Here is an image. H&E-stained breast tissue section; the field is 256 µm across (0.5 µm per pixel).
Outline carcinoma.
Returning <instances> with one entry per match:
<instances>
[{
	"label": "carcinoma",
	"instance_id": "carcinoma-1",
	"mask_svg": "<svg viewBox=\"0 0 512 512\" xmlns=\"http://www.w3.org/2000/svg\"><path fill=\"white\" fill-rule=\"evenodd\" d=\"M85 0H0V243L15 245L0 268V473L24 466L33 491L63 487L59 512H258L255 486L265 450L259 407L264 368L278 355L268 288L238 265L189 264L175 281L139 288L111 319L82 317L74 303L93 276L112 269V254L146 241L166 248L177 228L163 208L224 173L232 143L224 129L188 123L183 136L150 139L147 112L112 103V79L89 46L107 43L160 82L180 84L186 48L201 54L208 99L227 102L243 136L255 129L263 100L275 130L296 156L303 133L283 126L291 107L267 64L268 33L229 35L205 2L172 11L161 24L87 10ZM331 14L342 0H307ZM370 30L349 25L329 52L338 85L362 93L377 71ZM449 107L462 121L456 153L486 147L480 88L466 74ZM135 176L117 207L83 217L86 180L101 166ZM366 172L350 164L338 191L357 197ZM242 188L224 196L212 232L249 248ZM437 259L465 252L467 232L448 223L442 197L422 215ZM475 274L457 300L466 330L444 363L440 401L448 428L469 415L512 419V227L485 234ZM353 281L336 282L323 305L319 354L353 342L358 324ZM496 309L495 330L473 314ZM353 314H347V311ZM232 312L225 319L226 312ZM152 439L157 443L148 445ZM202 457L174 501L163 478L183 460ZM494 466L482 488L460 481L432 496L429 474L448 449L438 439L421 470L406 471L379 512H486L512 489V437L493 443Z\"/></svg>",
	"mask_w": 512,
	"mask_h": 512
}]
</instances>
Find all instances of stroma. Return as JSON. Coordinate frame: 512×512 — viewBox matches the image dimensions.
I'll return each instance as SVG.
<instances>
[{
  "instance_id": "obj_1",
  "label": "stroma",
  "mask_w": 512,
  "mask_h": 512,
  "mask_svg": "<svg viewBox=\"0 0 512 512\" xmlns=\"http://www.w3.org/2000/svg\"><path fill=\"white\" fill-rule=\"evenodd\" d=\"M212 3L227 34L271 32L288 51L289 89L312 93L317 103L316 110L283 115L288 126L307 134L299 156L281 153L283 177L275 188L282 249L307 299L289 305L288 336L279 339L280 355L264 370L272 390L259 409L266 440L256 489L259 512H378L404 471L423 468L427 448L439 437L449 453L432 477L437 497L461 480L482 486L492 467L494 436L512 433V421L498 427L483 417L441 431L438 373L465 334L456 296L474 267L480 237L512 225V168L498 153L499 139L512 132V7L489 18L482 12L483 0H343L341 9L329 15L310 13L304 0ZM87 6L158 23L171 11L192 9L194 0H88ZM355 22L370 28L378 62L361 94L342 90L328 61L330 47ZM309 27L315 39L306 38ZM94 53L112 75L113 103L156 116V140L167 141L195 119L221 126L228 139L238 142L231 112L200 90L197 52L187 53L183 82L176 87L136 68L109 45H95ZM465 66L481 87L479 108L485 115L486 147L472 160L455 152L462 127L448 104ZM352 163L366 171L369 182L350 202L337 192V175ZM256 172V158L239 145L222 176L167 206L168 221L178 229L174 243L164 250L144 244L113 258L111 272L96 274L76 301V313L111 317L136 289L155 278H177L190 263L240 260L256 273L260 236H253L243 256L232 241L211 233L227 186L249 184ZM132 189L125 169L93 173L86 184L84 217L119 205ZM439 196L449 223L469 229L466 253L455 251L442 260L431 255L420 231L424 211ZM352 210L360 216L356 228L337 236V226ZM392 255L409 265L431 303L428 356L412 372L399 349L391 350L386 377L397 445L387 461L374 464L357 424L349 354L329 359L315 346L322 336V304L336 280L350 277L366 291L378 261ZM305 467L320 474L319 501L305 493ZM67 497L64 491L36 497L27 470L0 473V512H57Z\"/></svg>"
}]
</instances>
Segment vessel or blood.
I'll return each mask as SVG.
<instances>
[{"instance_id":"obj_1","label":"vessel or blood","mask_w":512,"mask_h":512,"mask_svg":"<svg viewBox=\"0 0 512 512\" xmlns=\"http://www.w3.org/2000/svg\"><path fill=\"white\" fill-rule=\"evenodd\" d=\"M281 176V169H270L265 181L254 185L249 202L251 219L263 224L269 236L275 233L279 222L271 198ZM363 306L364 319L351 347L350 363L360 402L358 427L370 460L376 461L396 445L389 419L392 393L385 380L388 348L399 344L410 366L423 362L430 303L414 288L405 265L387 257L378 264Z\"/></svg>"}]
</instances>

• What is being asked
Extract each entry in full and write it down exactly.

• Reply
Here is an image. H&E-stained breast tissue section; the field is 256 µm across (0.5 µm per pixel).
Outline carcinoma.
Returning <instances> with one entry per match:
<instances>
[{
	"label": "carcinoma",
	"instance_id": "carcinoma-1",
	"mask_svg": "<svg viewBox=\"0 0 512 512\" xmlns=\"http://www.w3.org/2000/svg\"><path fill=\"white\" fill-rule=\"evenodd\" d=\"M85 0H0V243L15 245L0 268V473L24 466L33 491L63 487L59 512H258L255 486L265 450L259 407L264 368L278 355L268 288L238 265L189 264L175 281L139 288L111 319L82 317L74 303L93 276L112 269V254L146 241L166 248L177 228L163 208L224 173L232 143L224 129L188 123L183 136L150 139L147 112L112 103V79L89 46L107 43L160 82L180 84L186 48L201 54L208 99L227 102L243 136L255 129L263 100L275 130L296 156L303 133L283 126L291 107L267 64L268 33L229 35L205 2L172 11L161 24L87 10ZM331 14L342 0H307ZM370 30L349 25L329 52L338 85L362 93L377 71ZM449 107L462 121L456 153L486 147L480 88L466 74ZM135 176L117 207L83 217L86 180L101 166ZM366 172L350 164L338 191L357 197ZM242 188L224 196L212 232L249 248ZM437 259L465 252L467 232L448 223L442 197L422 215ZM475 274L457 300L466 330L444 363L440 401L448 428L469 415L512 419V227L485 234ZM353 281L336 282L323 305L319 354L353 342L358 324ZM496 309L495 330L473 314ZM353 314H347V311ZM232 312L225 319L226 312ZM152 439L157 443L148 445ZM202 457L174 501L163 478L183 460ZM494 466L482 488L460 481L432 496L429 474L448 449L438 439L421 470L406 471L379 512H486L512 489V437L493 443Z\"/></svg>",
	"mask_w": 512,
	"mask_h": 512
}]
</instances>
Find all instances of stroma. Return as JSON. Coordinate frame: 512×512 — viewBox matches the image dimensions.
I'll return each instance as SVG.
<instances>
[{
  "instance_id": "obj_1",
  "label": "stroma",
  "mask_w": 512,
  "mask_h": 512,
  "mask_svg": "<svg viewBox=\"0 0 512 512\" xmlns=\"http://www.w3.org/2000/svg\"><path fill=\"white\" fill-rule=\"evenodd\" d=\"M212 3L227 34L271 32L288 51L289 89L312 93L317 103L316 110L283 115L288 126L307 134L299 156L281 153L283 177L275 188L282 249L307 299L289 305L288 336L279 339L280 355L264 370L272 390L259 409L266 440L256 489L259 512H378L404 471L423 468L427 448L439 437L449 453L432 477L437 497L461 480L482 486L492 467L494 436L512 433V421L498 427L483 417L441 431L438 373L465 334L456 296L474 267L480 237L512 225V168L498 153L499 139L512 132V7L489 18L482 12L483 0H343L341 9L329 15L310 13L304 0ZM87 6L158 23L171 11L192 9L194 0H88ZM355 22L370 28L378 62L361 94L342 90L328 61L330 47ZM309 27L315 39L306 38ZM94 53L112 75L113 103L156 116V140L167 141L195 119L221 126L228 139L238 142L231 112L200 90L197 52L187 53L183 82L176 87L136 68L109 45H95ZM465 66L481 87L479 108L485 115L486 147L472 160L455 152L462 127L448 104ZM352 163L366 171L369 182L350 202L337 192V175ZM256 172V158L239 145L222 176L167 206L168 221L178 229L174 243L164 250L144 244L113 258L111 272L96 274L76 301V313L111 317L136 289L155 278H177L190 263L240 260L256 273L260 236H253L243 256L232 241L211 233L227 186L249 184ZM132 189L125 169L93 173L86 184L84 217L119 205ZM439 196L449 223L469 229L466 253L455 251L442 260L431 255L420 231L424 211ZM352 210L360 216L356 228L337 236V226ZM392 255L409 265L431 303L428 356L412 372L399 349L391 350L386 377L397 445L387 461L374 464L357 424L349 354L329 359L315 346L322 336V304L336 280L350 277L366 291L378 261ZM305 467L320 474L319 501L305 493ZM67 497L64 491L36 497L27 470L0 473V512H57Z\"/></svg>"
}]
</instances>
Segment vessel or blood.
I'll return each mask as SVG.
<instances>
[{"instance_id":"obj_1","label":"vessel or blood","mask_w":512,"mask_h":512,"mask_svg":"<svg viewBox=\"0 0 512 512\" xmlns=\"http://www.w3.org/2000/svg\"><path fill=\"white\" fill-rule=\"evenodd\" d=\"M281 176V169H270L265 181L254 185L249 202L251 219L263 224L269 236L275 233L279 222L271 198ZM363 306L364 319L351 347L350 363L360 402L358 427L370 460L376 461L396 445L389 419L392 393L385 380L388 348L399 344L410 366L423 362L430 303L414 288L405 265L387 257L378 264Z\"/></svg>"}]
</instances>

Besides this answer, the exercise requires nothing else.